▶ _TASK REQUIREMENTS_: Give back only the lines in the records below from the one with "exchanged: cône de" to the one with "colour: cadeau/bleu 271", both inclusive, word for word.

==== DATASET CONTENT ====

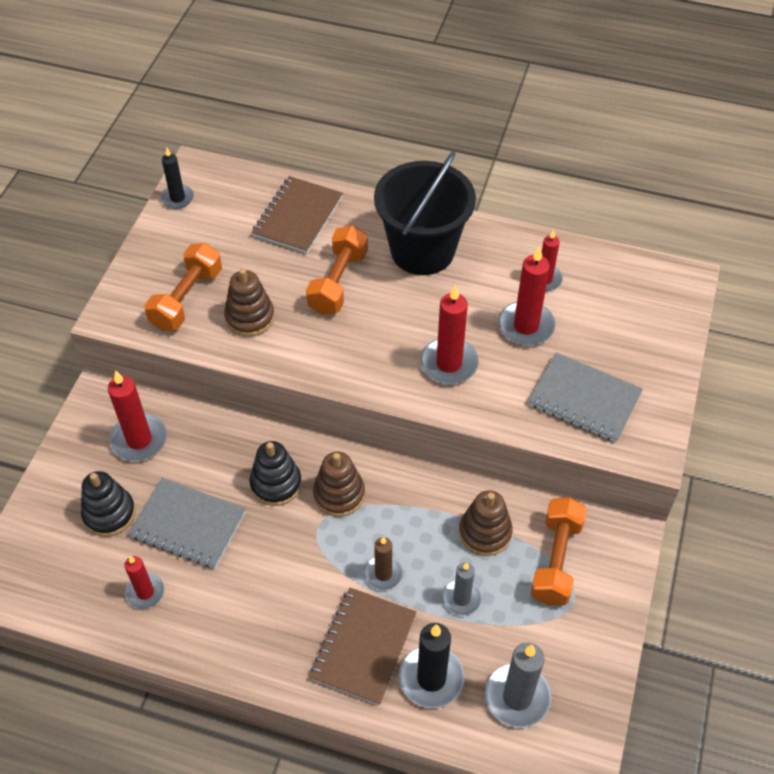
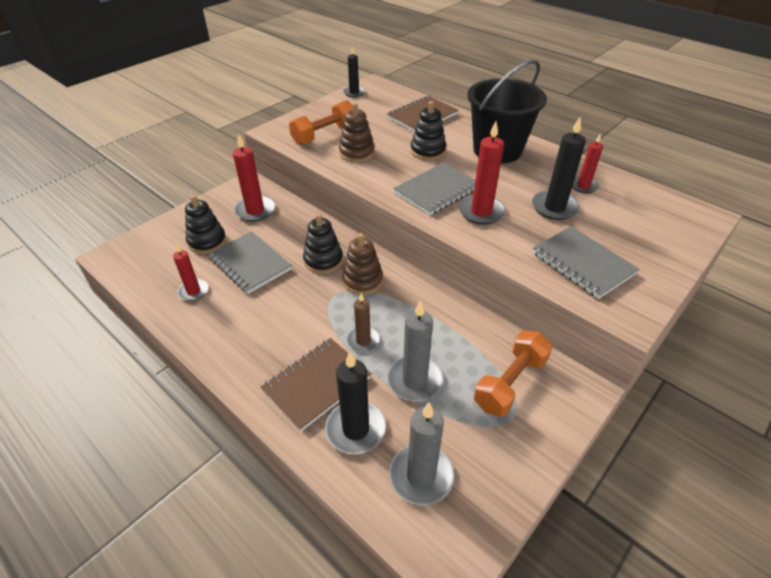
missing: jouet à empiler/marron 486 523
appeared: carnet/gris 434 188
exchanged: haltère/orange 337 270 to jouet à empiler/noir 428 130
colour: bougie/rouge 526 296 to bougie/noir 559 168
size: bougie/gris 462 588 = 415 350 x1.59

====
==== DATASET CONTENT ====

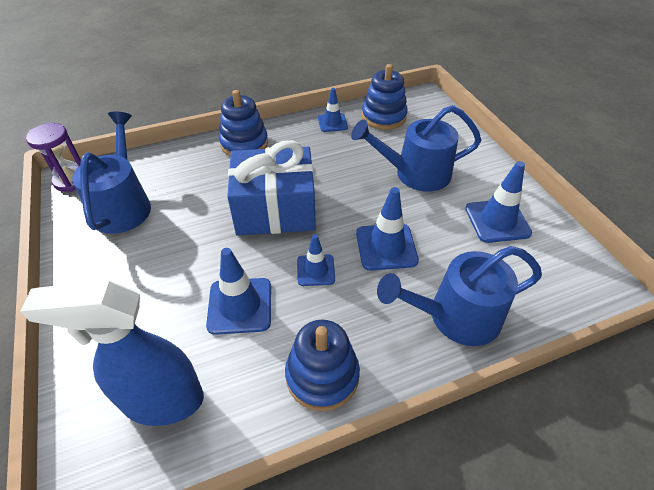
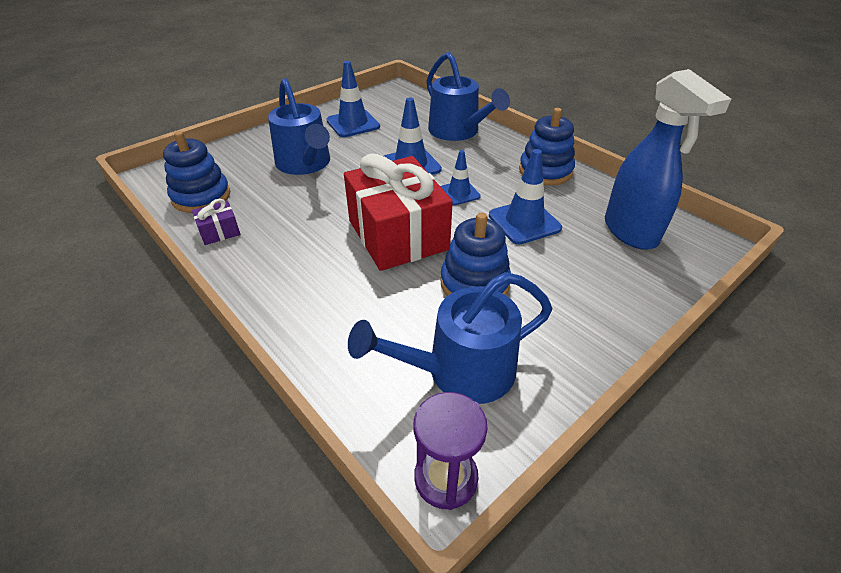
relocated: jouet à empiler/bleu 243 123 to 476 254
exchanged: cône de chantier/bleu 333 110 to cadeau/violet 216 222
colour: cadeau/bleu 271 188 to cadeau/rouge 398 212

====

▶ _ANSWER AREA_:
exchanged: cône de chantier/bleu 333 110 to cadeau/violet 216 222
colour: cadeau/bleu 271 188 to cadeau/rouge 398 212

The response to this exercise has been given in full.